Items from a dataset
^^^^

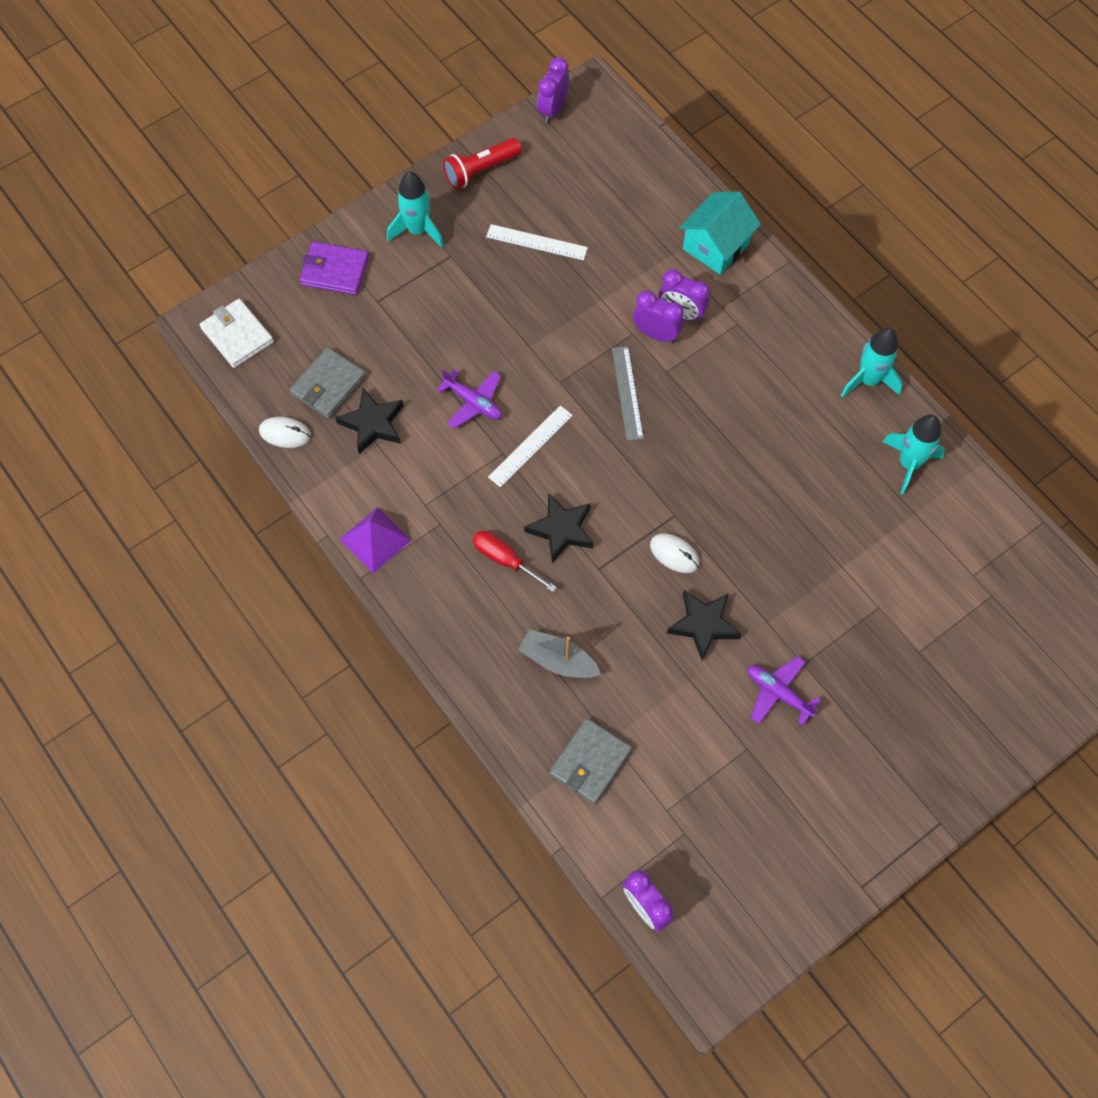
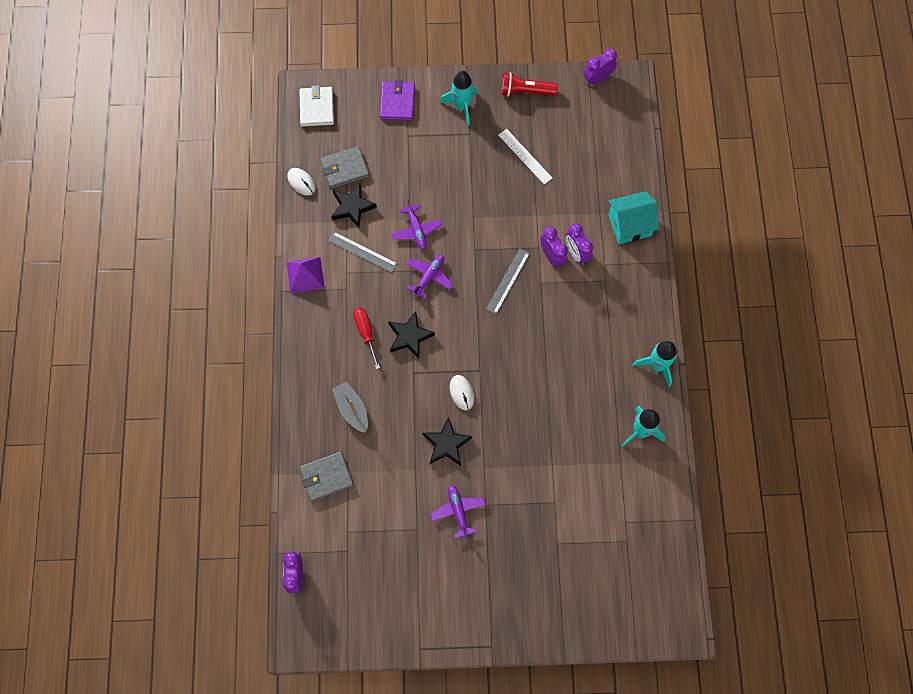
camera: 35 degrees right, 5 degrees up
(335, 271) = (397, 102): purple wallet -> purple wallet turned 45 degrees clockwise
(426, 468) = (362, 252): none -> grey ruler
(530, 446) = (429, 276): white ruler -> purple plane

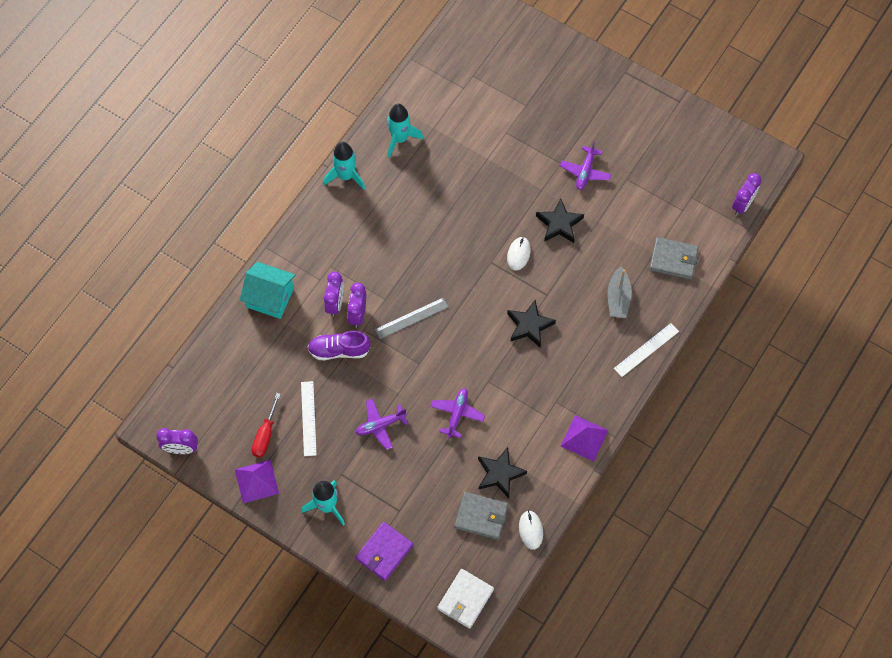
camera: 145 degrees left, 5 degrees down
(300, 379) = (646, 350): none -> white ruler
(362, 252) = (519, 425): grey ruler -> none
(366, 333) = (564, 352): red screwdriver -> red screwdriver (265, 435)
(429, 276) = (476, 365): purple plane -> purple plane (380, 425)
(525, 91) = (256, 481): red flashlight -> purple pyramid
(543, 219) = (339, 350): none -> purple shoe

^^^^

**YOUR OBJECTIVE:** Your answer must be the lines from the one with "(429, 276) = (476, 365): purple" through the last line of the data, repeated exactly and with nothing else.

**YOUR RESPONSE:**
(429, 276) = (476, 365): purple plane -> purple plane (380, 425)
(525, 91) = (256, 481): red flashlight -> purple pyramid
(543, 219) = (339, 350): none -> purple shoe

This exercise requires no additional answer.